■ **Instruction**:
From the line containing "[(53,97),(15,89),(8,125),(46,132),(53,97)]" to the end of the records below, both included, every line should be repeated exactly; pictures should be dropped.

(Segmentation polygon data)
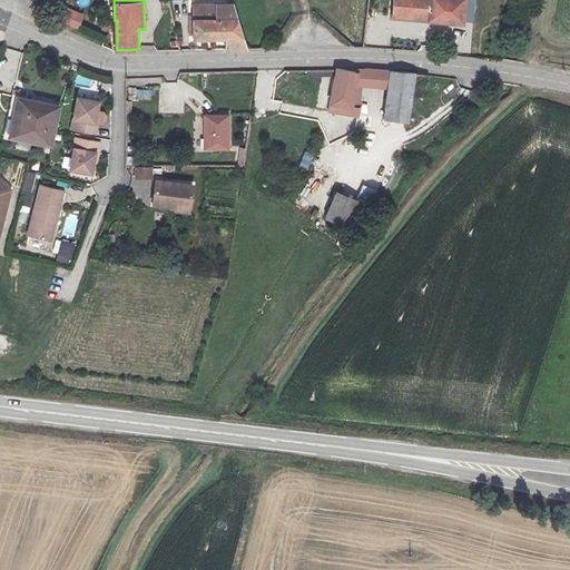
[(226,39),(226,51),(248,50),(238,22),(233,3),(200,5),(200,1),(195,0),(195,38),(226,39)]
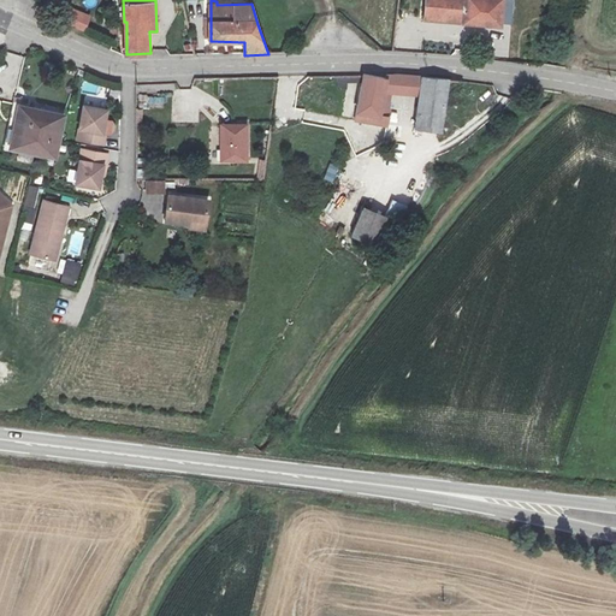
[(501,28),(501,23),(511,24),(514,0),(426,0),(425,21),(501,28)]
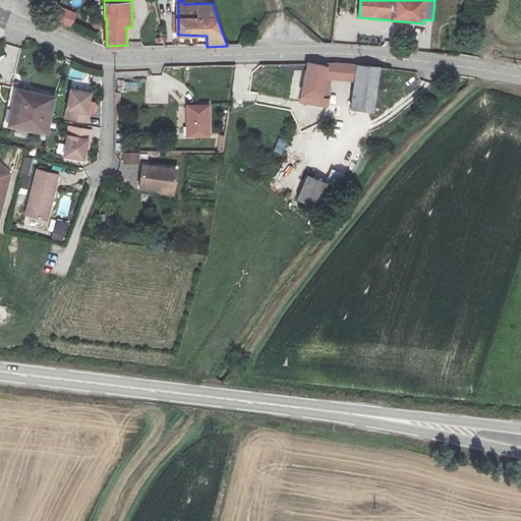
[(53,20),(69,26),(75,14),(59,7),(53,20)]
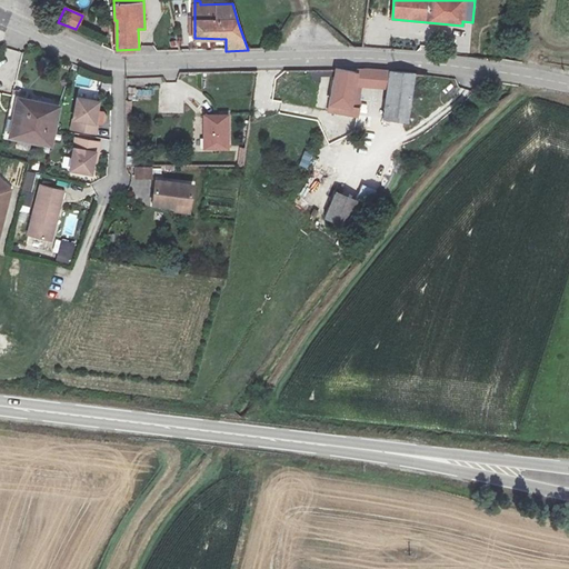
[(75,82),(108,91),(112,78),(79,68),(75,82)]
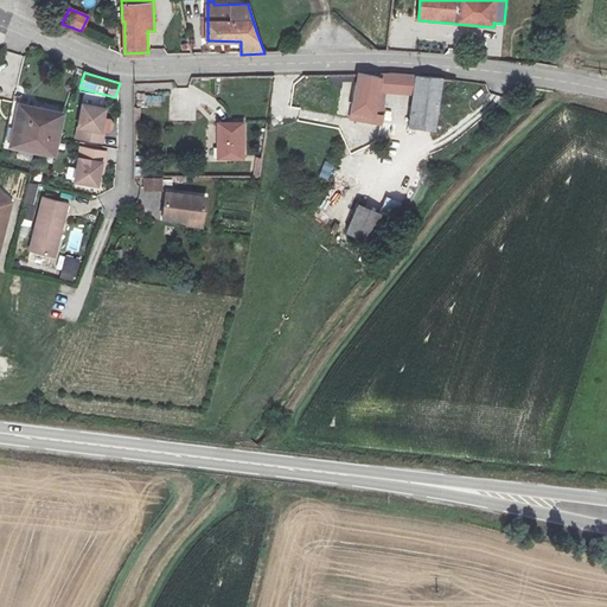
[(435,131),(442,78),(379,76),(379,80),(359,75),(351,119),(382,126),(384,115),(385,93),(414,95),(408,126),(435,131)]
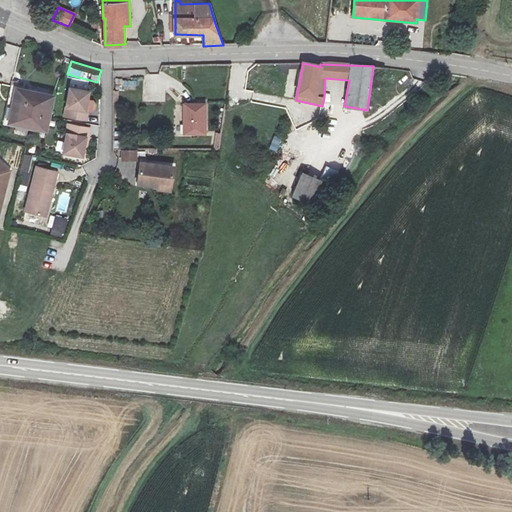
[(53,97),(15,89),(8,125),(46,132),(53,97)]
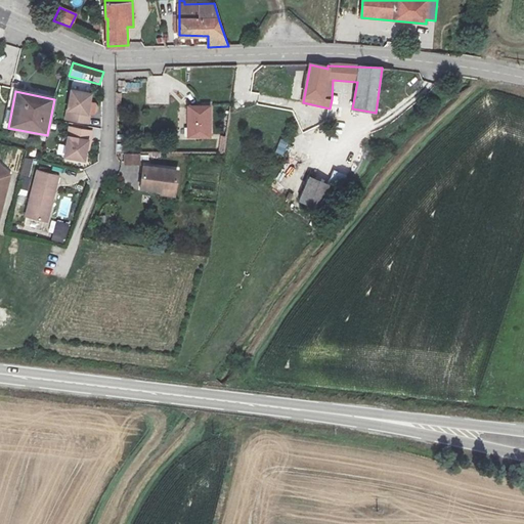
[(91,106),(89,106),(91,95),(72,92),(67,120),(89,124),(91,106)]
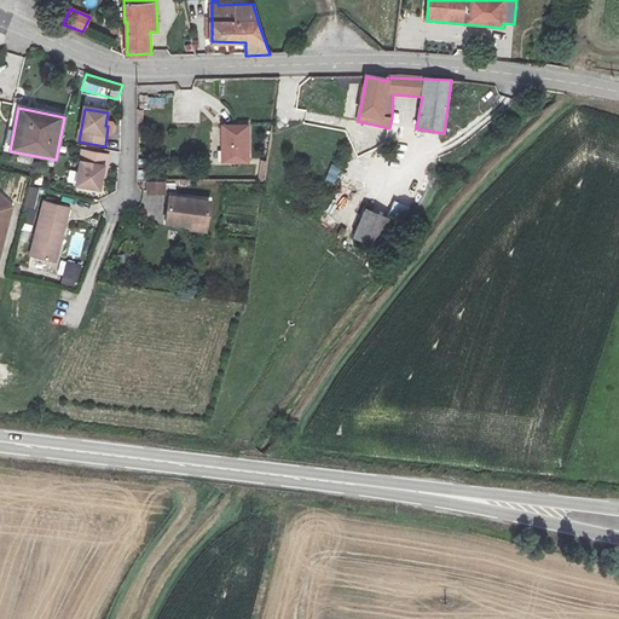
[(356,123),(352,139),(368,143),(371,126),(356,123)]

■ **Task output**:
[(53,97),(15,89),(8,125),(46,132),(53,97)]
[(91,106),(89,106),(91,95),(72,92),(67,120),(89,124),(91,106)]
[(356,123),(352,139),(368,143),(371,126),(356,123)]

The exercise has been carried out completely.